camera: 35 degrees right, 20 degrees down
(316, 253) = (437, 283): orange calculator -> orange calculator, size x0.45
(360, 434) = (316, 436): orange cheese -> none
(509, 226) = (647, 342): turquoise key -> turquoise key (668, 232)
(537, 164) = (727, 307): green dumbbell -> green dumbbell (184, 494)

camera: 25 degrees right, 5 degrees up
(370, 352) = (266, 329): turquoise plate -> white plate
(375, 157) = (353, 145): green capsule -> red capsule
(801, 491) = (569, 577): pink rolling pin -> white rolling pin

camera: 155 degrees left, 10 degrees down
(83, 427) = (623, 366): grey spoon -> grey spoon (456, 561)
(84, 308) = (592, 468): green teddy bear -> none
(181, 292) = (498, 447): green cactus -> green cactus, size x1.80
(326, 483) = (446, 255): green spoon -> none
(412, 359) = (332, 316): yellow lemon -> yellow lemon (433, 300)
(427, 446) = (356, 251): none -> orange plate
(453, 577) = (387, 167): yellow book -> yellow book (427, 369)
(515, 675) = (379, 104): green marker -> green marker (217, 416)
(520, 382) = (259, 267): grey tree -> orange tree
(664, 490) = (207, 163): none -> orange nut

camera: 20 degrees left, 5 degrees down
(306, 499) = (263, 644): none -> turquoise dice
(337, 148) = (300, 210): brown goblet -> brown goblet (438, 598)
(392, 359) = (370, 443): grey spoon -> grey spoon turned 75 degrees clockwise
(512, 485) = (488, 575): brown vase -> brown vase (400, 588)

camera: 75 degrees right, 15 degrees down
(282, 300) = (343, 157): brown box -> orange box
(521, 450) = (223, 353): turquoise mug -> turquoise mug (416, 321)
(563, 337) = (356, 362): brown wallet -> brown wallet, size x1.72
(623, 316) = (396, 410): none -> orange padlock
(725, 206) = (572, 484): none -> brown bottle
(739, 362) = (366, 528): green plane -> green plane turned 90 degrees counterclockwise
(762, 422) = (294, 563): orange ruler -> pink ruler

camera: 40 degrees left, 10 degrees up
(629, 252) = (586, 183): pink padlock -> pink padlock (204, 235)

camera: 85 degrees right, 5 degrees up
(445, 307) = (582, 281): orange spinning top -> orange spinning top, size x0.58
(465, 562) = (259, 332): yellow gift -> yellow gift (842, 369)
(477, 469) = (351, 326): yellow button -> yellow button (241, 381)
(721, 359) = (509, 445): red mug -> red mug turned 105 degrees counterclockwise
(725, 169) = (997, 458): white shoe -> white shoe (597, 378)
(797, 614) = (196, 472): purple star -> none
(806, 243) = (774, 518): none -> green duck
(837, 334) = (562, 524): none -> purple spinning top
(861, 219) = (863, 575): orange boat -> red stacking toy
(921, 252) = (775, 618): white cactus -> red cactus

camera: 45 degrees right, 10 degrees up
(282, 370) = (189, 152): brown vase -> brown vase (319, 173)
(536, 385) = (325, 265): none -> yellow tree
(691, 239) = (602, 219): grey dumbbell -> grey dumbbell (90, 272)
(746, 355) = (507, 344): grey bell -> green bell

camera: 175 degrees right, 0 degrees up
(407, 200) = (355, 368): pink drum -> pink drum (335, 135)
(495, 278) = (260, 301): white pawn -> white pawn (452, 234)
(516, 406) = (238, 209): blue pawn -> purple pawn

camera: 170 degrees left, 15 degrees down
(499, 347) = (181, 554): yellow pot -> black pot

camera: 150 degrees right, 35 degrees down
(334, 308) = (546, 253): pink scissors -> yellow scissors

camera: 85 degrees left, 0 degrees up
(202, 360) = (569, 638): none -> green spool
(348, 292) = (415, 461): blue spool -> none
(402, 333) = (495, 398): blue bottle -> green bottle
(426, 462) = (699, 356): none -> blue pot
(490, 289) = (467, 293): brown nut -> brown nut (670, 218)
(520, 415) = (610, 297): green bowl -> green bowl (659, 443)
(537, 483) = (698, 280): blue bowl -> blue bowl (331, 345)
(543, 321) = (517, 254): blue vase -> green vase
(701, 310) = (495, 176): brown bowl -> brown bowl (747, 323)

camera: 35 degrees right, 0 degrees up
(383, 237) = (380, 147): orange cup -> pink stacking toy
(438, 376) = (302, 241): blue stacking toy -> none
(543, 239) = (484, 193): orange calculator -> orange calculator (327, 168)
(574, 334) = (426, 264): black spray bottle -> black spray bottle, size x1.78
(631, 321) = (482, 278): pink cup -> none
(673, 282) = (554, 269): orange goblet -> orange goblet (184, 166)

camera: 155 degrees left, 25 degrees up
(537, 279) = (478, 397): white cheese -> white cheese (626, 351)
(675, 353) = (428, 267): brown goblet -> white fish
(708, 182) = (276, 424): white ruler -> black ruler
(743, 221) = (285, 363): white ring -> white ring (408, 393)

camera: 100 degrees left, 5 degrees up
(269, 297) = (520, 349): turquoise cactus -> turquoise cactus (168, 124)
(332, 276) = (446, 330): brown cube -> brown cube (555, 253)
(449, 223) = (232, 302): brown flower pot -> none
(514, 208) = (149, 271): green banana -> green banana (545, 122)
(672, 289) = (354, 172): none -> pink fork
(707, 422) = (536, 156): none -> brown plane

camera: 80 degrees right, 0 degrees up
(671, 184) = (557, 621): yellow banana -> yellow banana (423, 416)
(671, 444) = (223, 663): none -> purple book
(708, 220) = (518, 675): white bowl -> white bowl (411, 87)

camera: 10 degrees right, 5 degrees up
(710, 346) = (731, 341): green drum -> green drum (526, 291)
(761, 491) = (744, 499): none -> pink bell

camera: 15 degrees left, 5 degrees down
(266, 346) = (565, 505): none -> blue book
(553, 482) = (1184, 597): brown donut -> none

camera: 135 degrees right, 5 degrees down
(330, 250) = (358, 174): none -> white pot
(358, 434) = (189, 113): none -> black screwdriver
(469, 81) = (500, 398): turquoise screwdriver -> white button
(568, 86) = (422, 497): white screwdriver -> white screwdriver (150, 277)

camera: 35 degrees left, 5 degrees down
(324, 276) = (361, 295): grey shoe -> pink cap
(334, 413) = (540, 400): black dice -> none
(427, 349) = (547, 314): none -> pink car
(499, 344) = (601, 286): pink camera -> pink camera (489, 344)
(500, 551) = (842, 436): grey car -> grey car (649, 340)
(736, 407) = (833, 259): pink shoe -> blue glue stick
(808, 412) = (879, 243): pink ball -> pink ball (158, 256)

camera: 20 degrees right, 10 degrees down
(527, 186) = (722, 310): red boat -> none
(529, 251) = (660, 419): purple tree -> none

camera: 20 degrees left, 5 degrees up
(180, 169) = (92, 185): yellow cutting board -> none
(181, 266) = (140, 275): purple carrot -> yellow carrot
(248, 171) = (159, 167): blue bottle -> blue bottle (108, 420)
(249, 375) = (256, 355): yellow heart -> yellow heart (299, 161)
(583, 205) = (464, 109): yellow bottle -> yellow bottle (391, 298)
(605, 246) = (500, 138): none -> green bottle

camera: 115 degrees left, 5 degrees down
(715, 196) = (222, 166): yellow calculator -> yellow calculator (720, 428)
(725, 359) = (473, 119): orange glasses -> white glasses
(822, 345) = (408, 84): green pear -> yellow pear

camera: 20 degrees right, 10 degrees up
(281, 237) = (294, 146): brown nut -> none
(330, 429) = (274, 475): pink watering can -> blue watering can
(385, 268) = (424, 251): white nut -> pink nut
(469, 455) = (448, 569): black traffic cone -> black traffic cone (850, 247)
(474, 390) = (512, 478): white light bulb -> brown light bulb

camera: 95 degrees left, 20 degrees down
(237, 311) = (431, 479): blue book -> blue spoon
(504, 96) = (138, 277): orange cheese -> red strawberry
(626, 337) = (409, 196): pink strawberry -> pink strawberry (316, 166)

▸ **What to do**
Using only the listing above, restate exactly the lines from the line containing "(746, 355) = (507, 344): grey" through the line containing "(495, 278) = (260, 301): white", both included.

▸ **Expected answer**
(746, 355) = (507, 344): grey bell -> green bell

camera: 175 degrees right, 0 degrees up
(407, 200) = (355, 368): pink drum -> pink drum (335, 135)
(495, 278) = (260, 301): white pawn -> white pawn (452, 234)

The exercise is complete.